* _Assignment_
From the line containing "IR1 pin GND: GND -> none" to the last line of the listing, transcribe exactly and add nothing else; keep both ends and omit pictures.

* _Dataset extract_
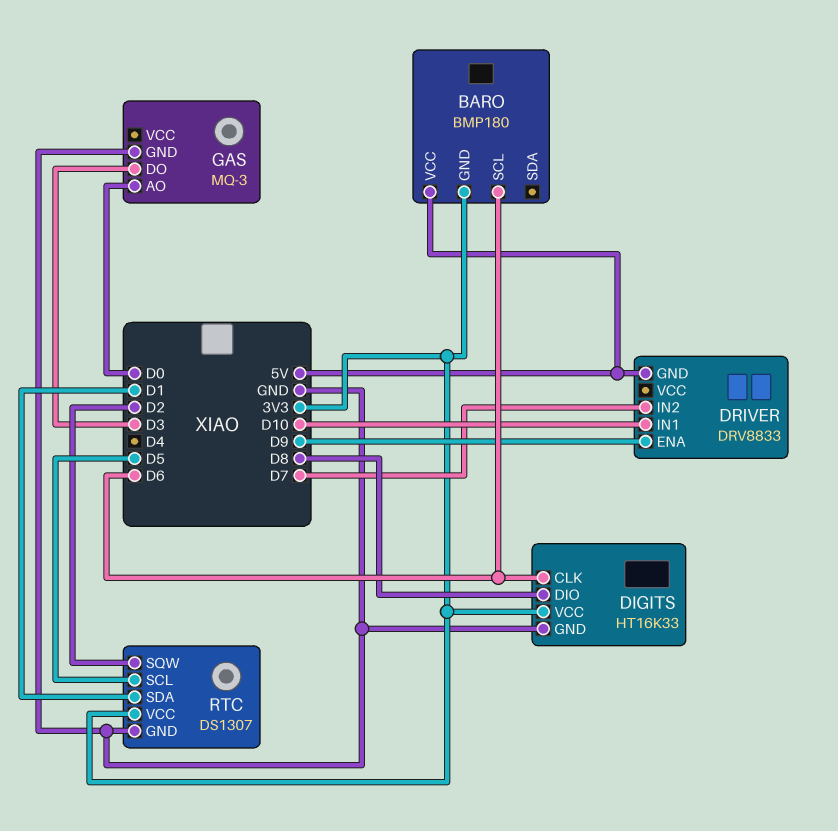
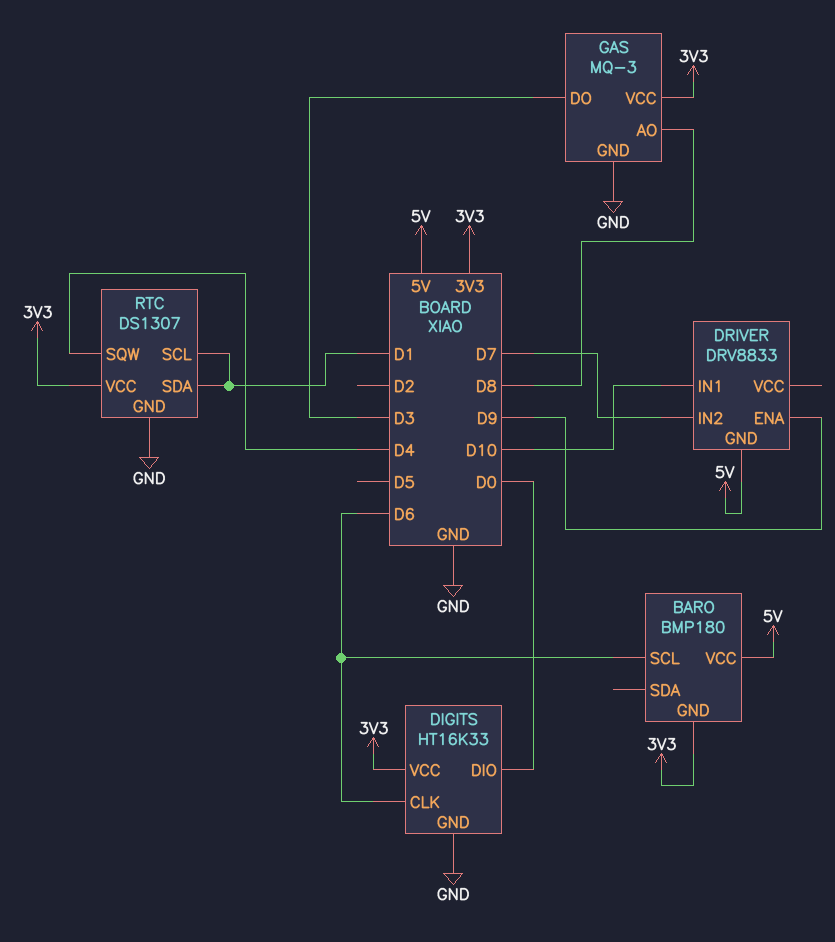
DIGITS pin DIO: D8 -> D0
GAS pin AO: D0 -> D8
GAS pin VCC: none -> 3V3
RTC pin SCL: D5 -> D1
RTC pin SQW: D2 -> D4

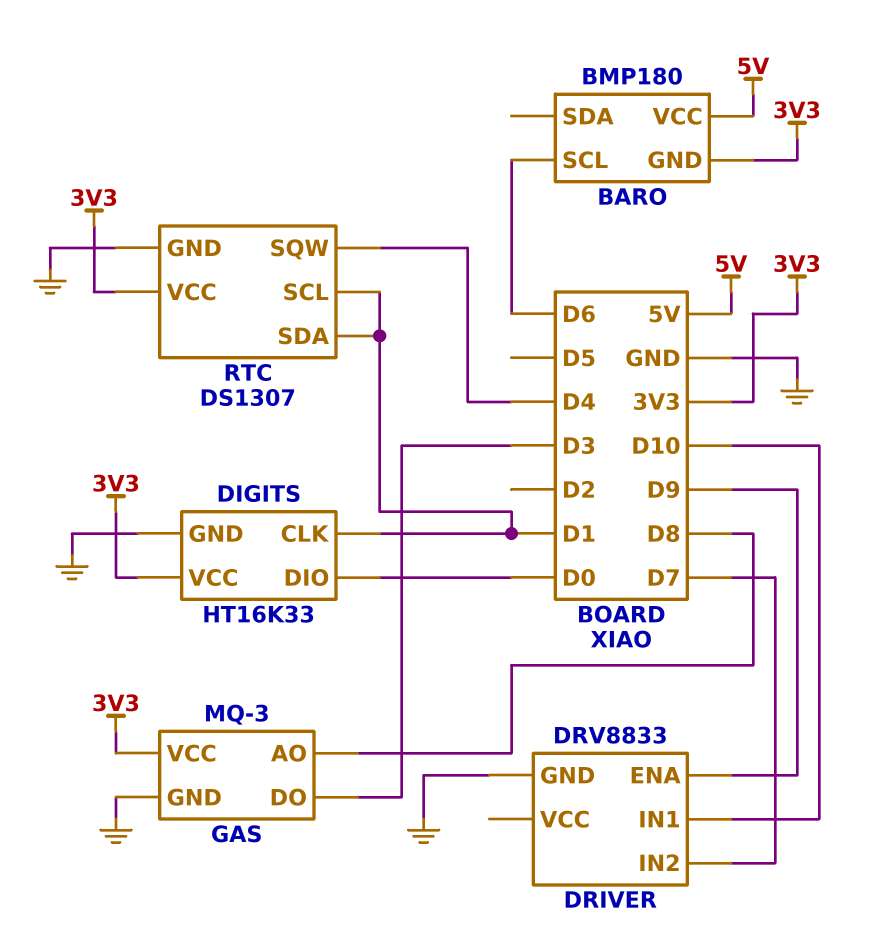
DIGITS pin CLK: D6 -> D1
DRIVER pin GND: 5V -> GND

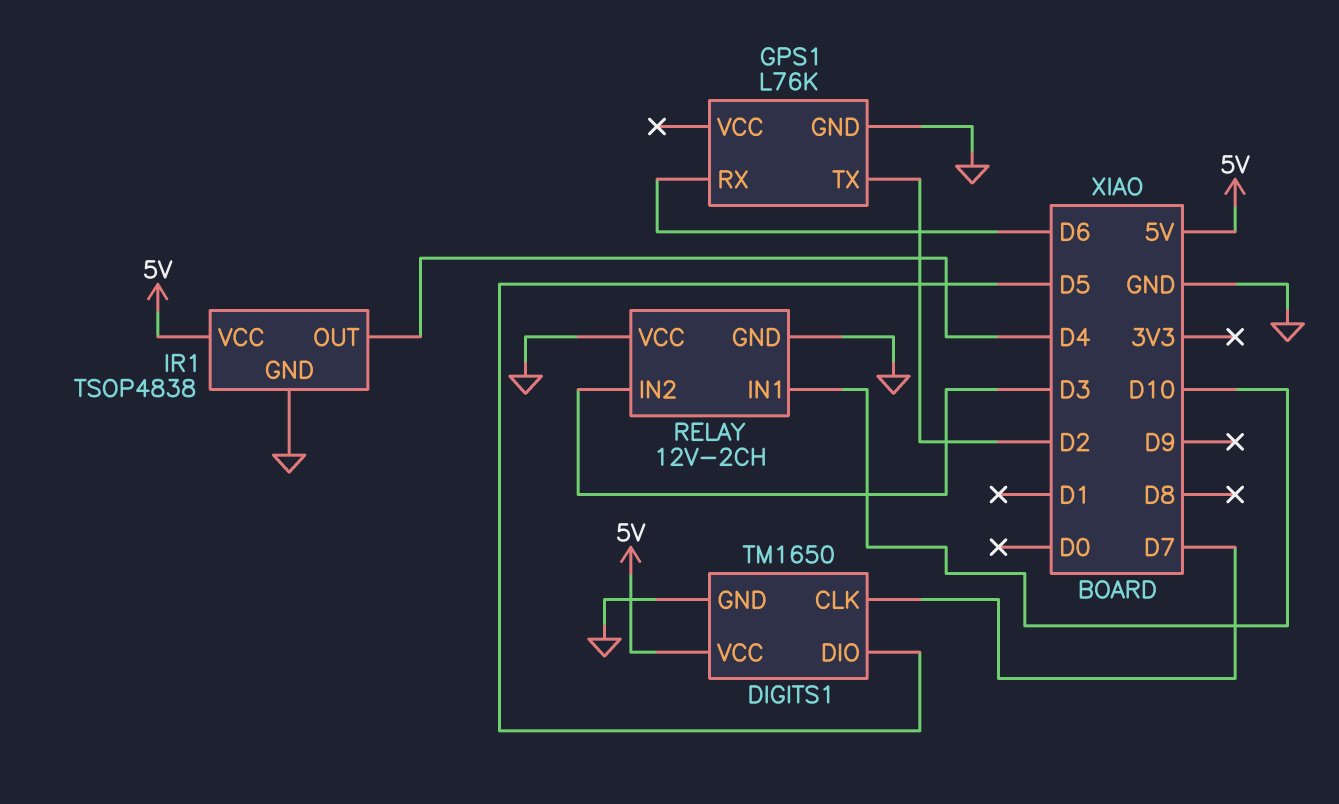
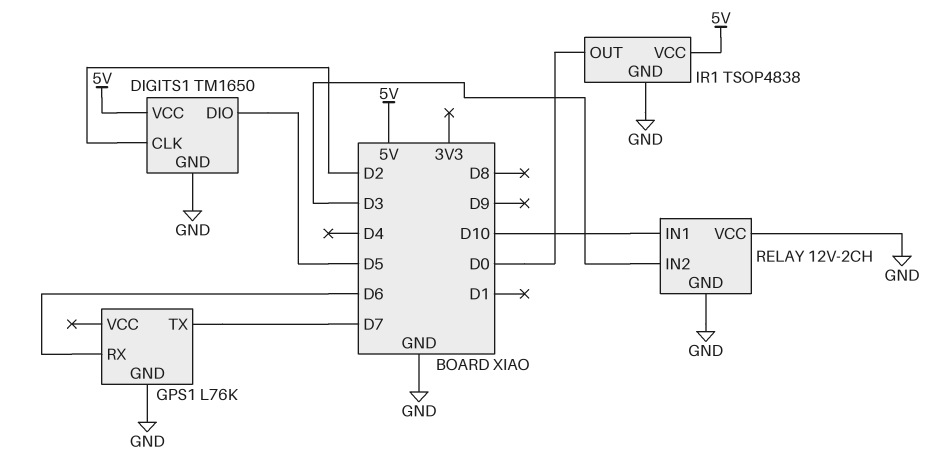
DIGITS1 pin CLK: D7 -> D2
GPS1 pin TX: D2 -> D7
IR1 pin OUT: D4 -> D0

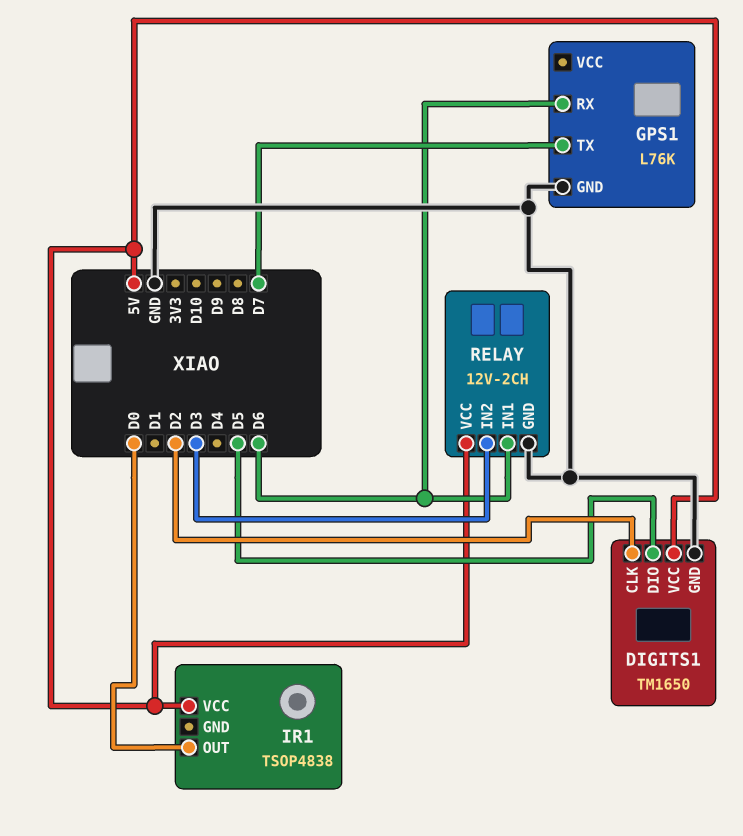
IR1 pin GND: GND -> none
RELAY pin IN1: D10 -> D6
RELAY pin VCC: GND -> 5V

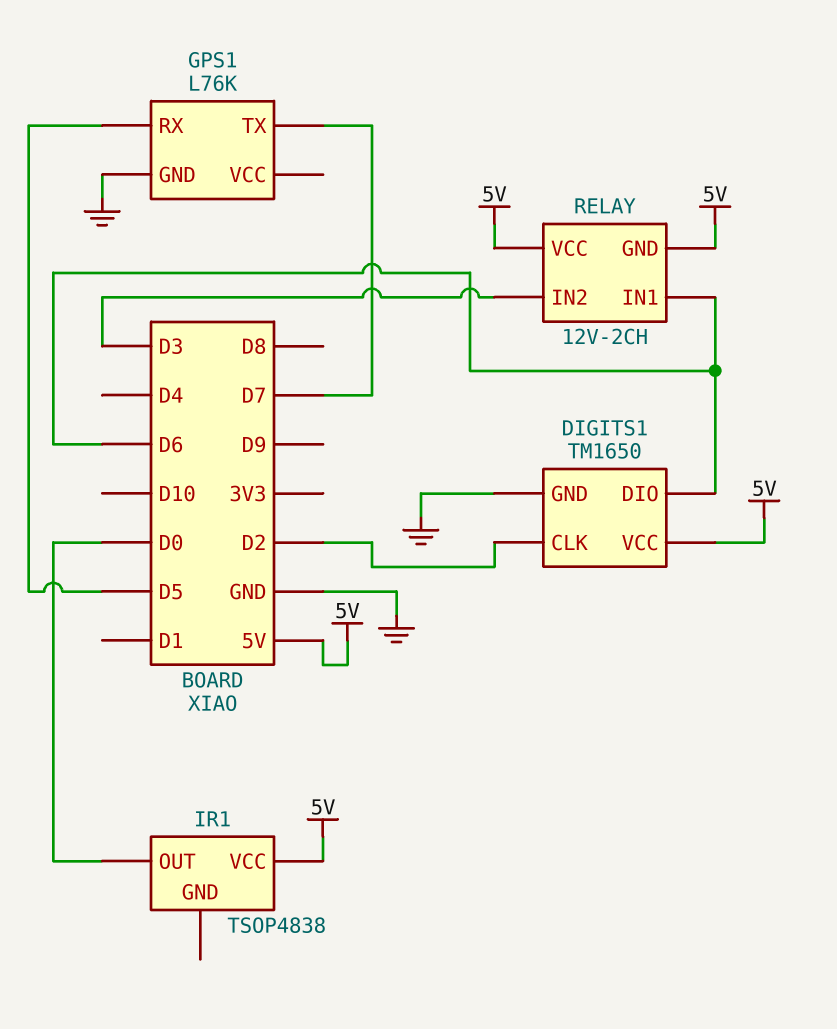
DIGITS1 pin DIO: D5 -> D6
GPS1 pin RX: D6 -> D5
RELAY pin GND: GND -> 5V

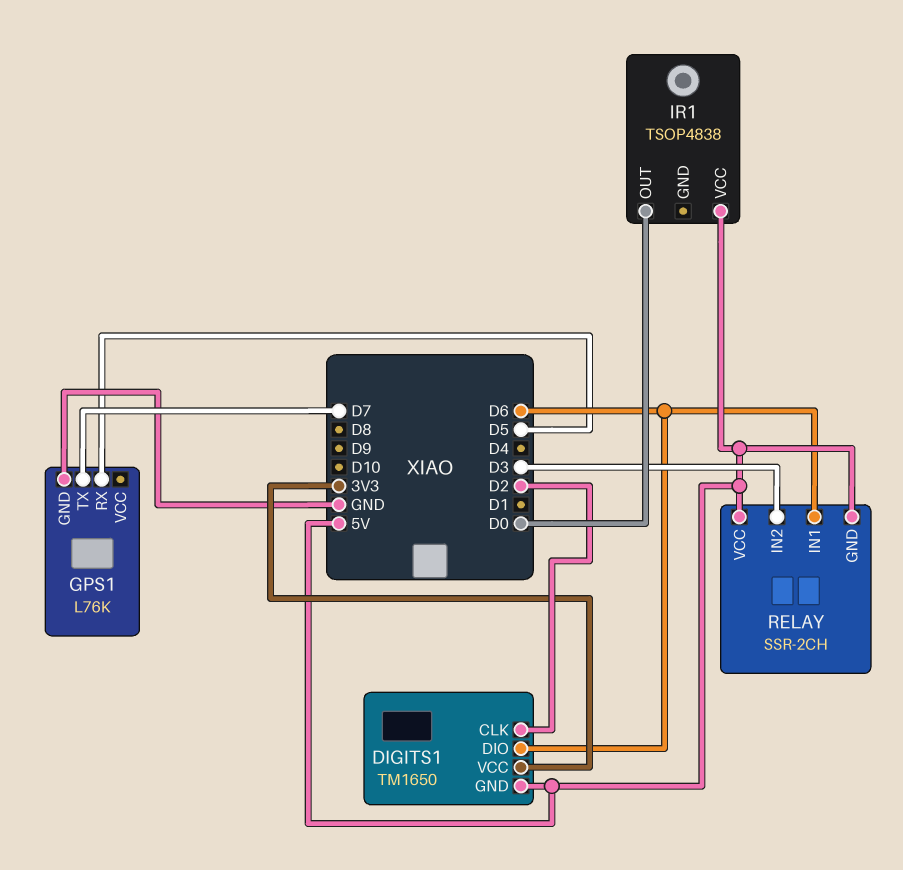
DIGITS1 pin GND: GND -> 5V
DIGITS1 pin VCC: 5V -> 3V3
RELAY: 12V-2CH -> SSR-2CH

* _The answer_
IR1 pin GND: GND -> none
RELAY pin IN1: D10 -> D6
RELAY pin VCC: GND -> 5V

DIGITS1 pin DIO: D5 -> D6
GPS1 pin RX: D6 -> D5
RELAY pin GND: GND -> 5V

DIGITS1 pin GND: GND -> 5V
DIGITS1 pin VCC: 5V -> 3V3
RELAY: 12V-2CH -> SSR-2CH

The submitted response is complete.